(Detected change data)
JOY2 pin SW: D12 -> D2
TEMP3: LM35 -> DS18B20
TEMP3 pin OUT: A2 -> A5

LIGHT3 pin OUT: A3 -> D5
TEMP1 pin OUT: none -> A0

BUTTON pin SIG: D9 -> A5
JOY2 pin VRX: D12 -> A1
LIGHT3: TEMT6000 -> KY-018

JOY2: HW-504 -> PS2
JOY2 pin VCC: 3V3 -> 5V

---

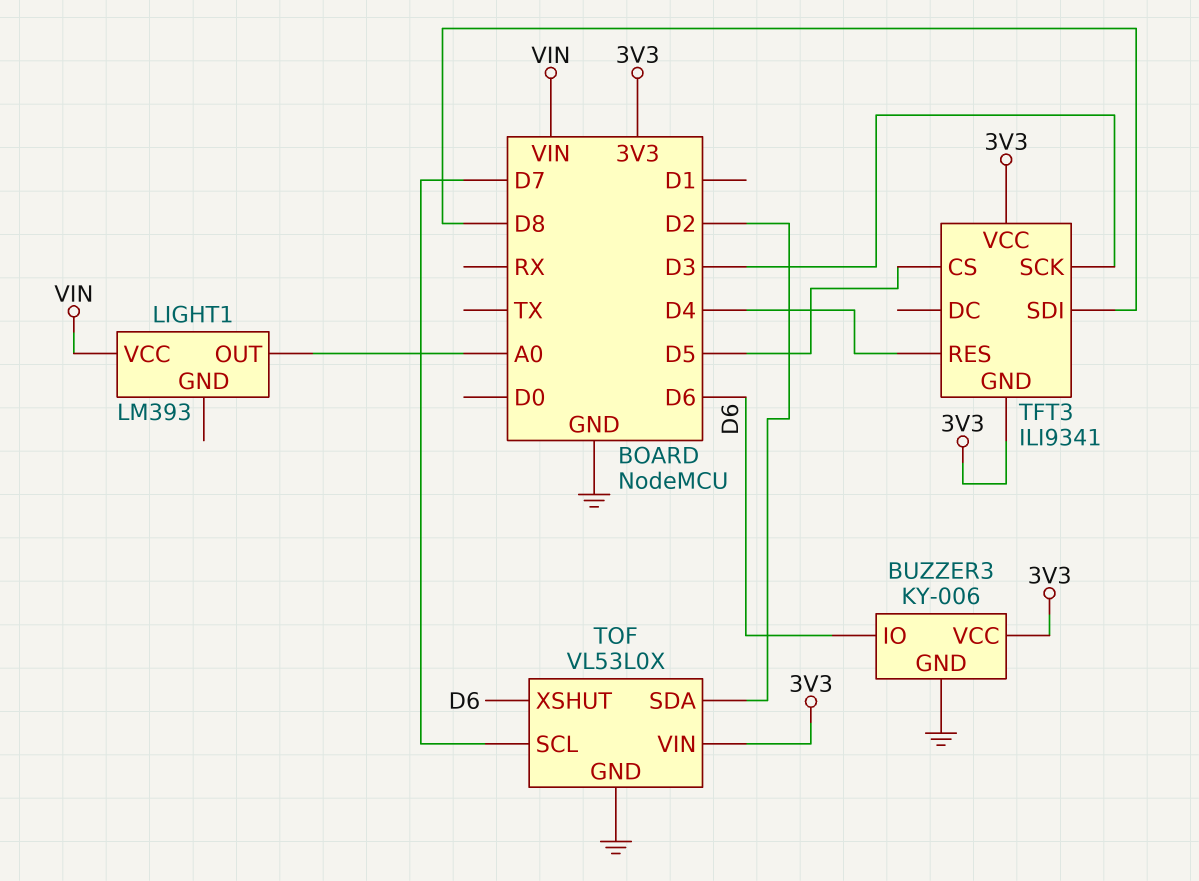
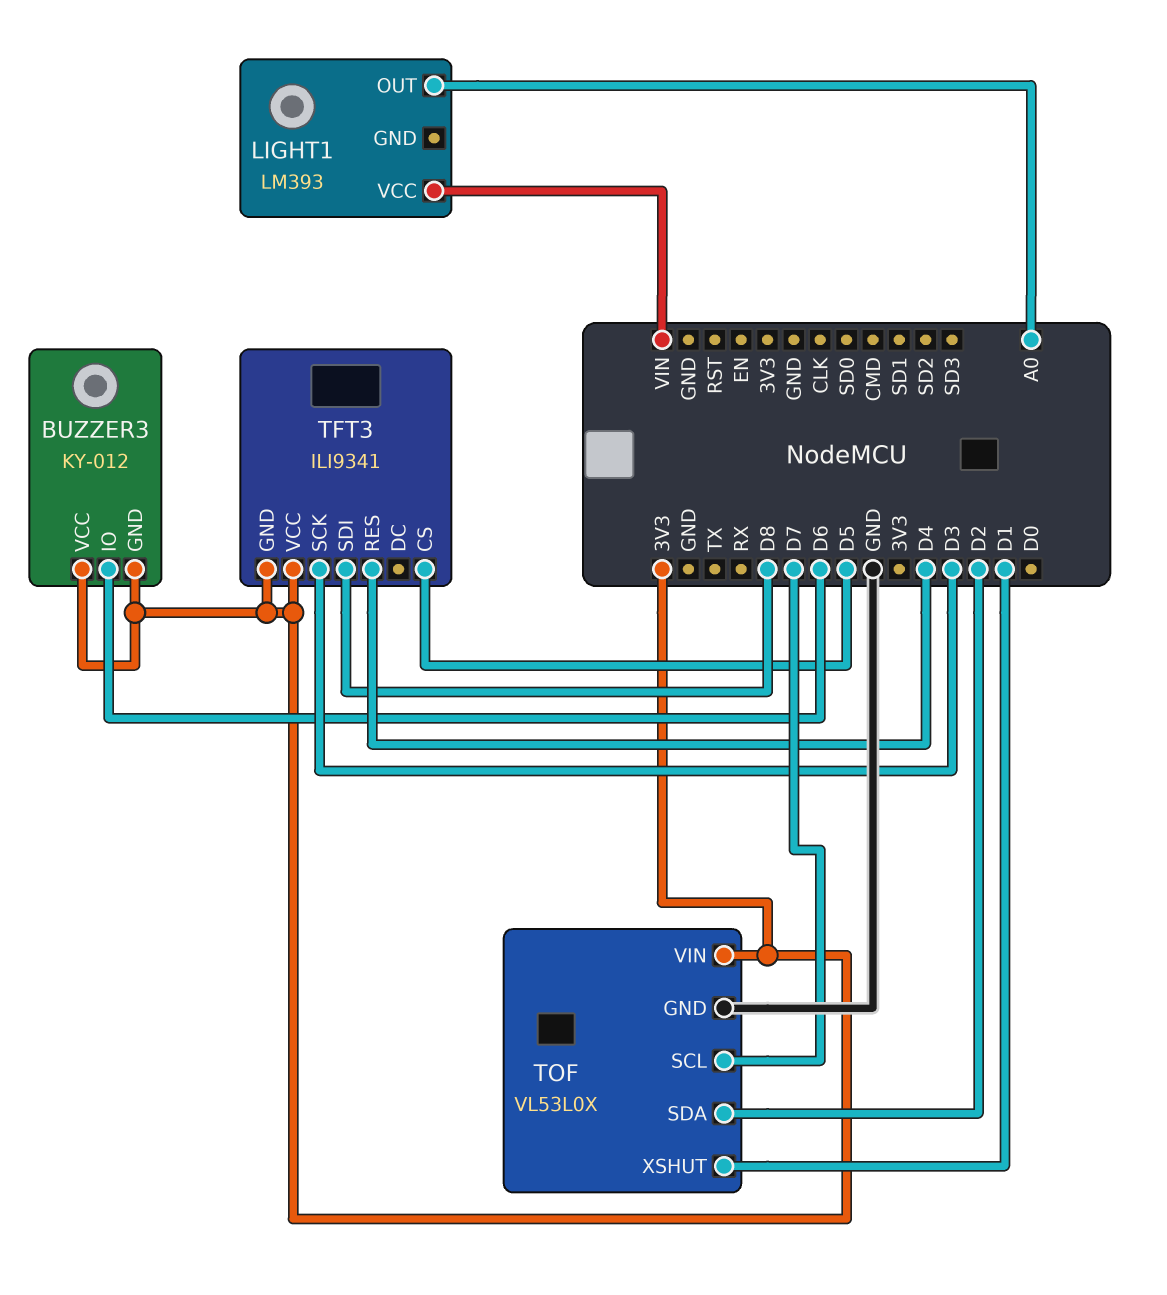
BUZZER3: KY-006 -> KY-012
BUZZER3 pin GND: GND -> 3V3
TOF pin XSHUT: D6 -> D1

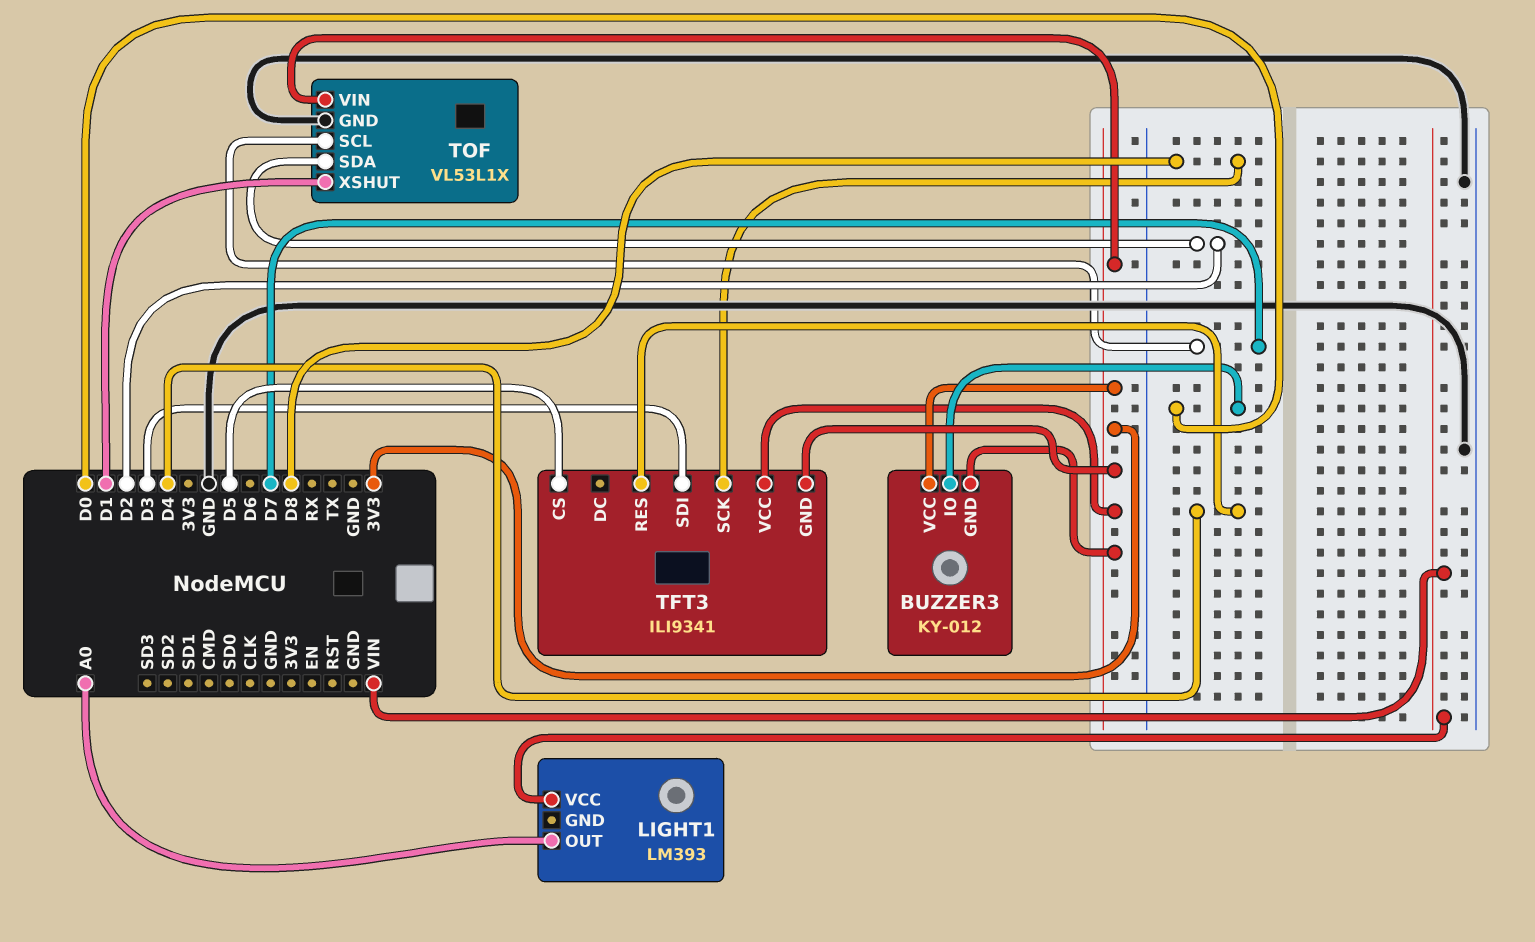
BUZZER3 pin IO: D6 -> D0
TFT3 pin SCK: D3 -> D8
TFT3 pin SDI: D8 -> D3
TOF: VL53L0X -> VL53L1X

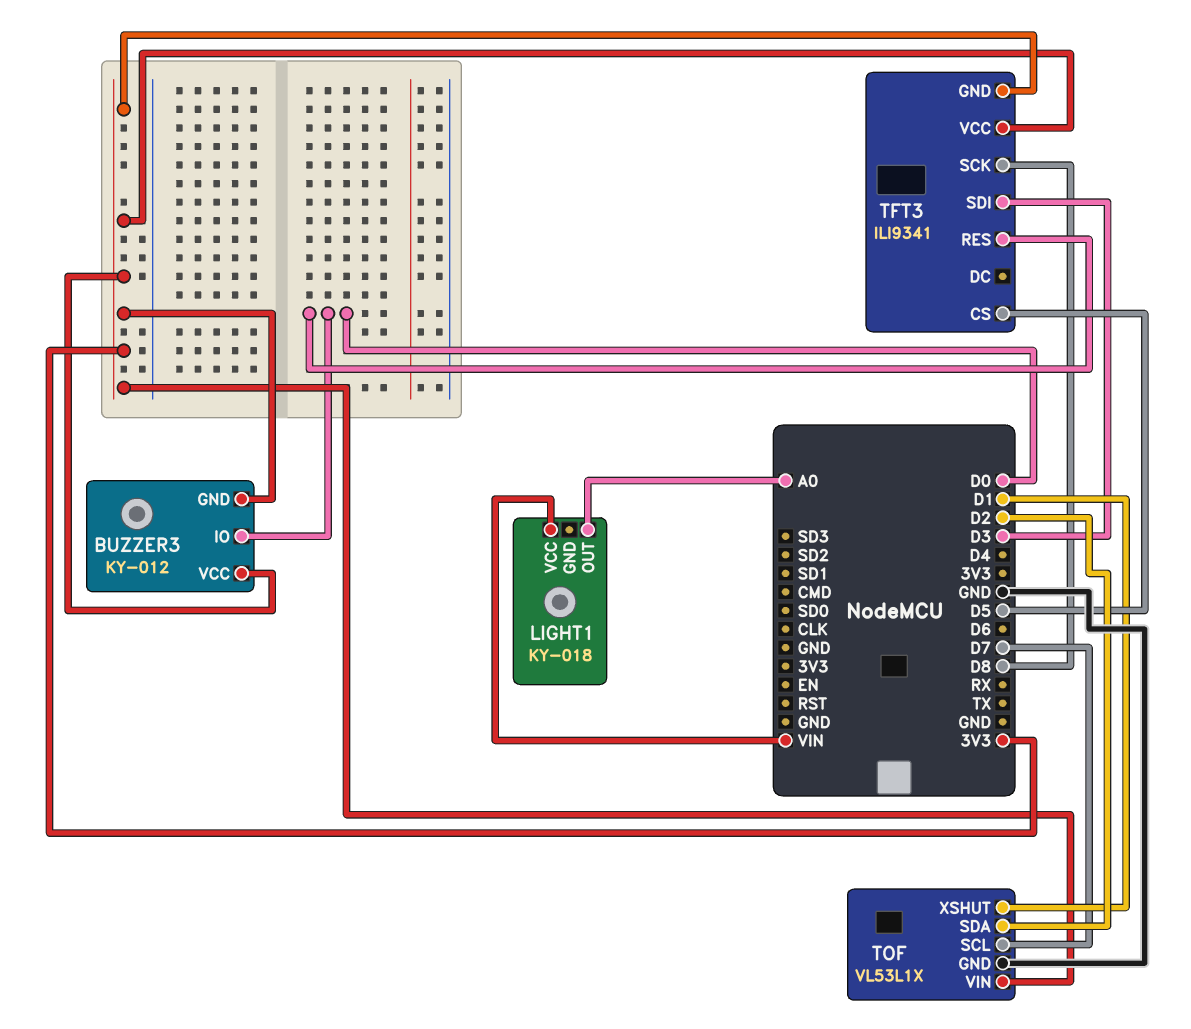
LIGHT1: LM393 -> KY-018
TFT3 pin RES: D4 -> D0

==

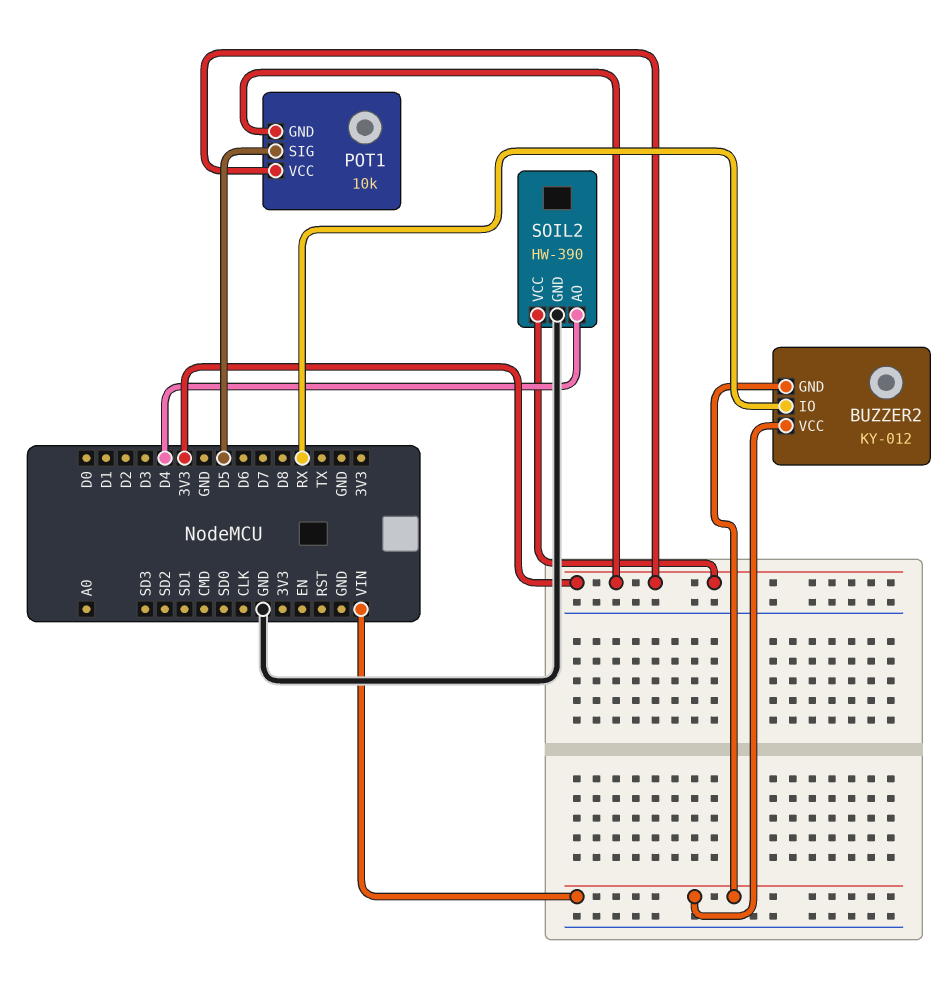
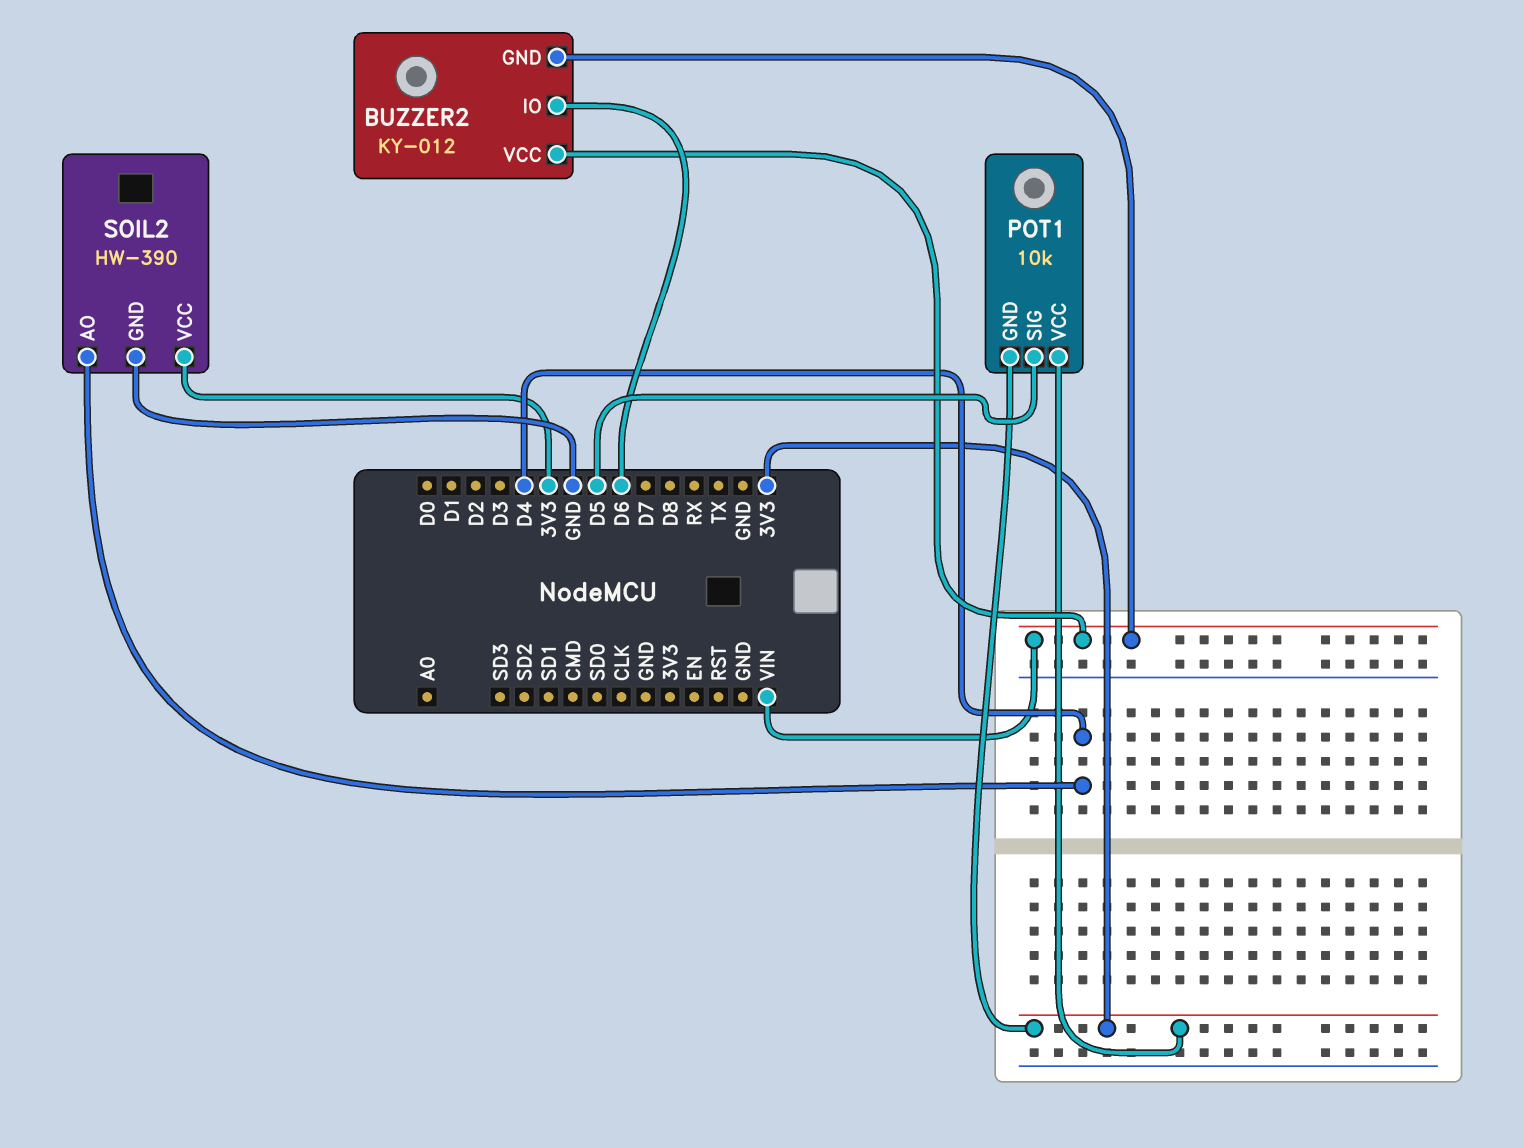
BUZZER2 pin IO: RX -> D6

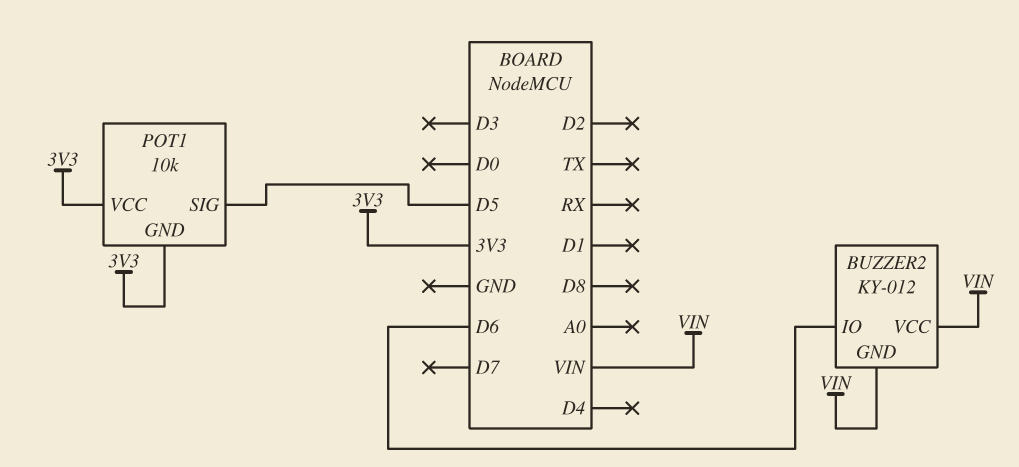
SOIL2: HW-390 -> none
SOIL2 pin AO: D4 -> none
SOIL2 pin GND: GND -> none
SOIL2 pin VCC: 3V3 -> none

• WHAT IS REQUIRED: Above are the records. Copy the lines beginning at the one that has "JOY2 pin SW: D12 -> D2" and ending with the one that has "JOY2 pin VCC: 3V3 -> 5V", unchanged.

• SOLVED EXERCISE:
JOY2 pin SW: D12 -> D2
TEMP3: LM35 -> DS18B20
TEMP3 pin OUT: A2 -> A5

LIGHT3 pin OUT: A3 -> D5
TEMP1 pin OUT: none -> A0

BUTTON pin SIG: D9 -> A5
JOY2 pin VRX: D12 -> A1
LIGHT3: TEMT6000 -> KY-018

JOY2: HW-504 -> PS2
JOY2 pin VCC: 3V3 -> 5V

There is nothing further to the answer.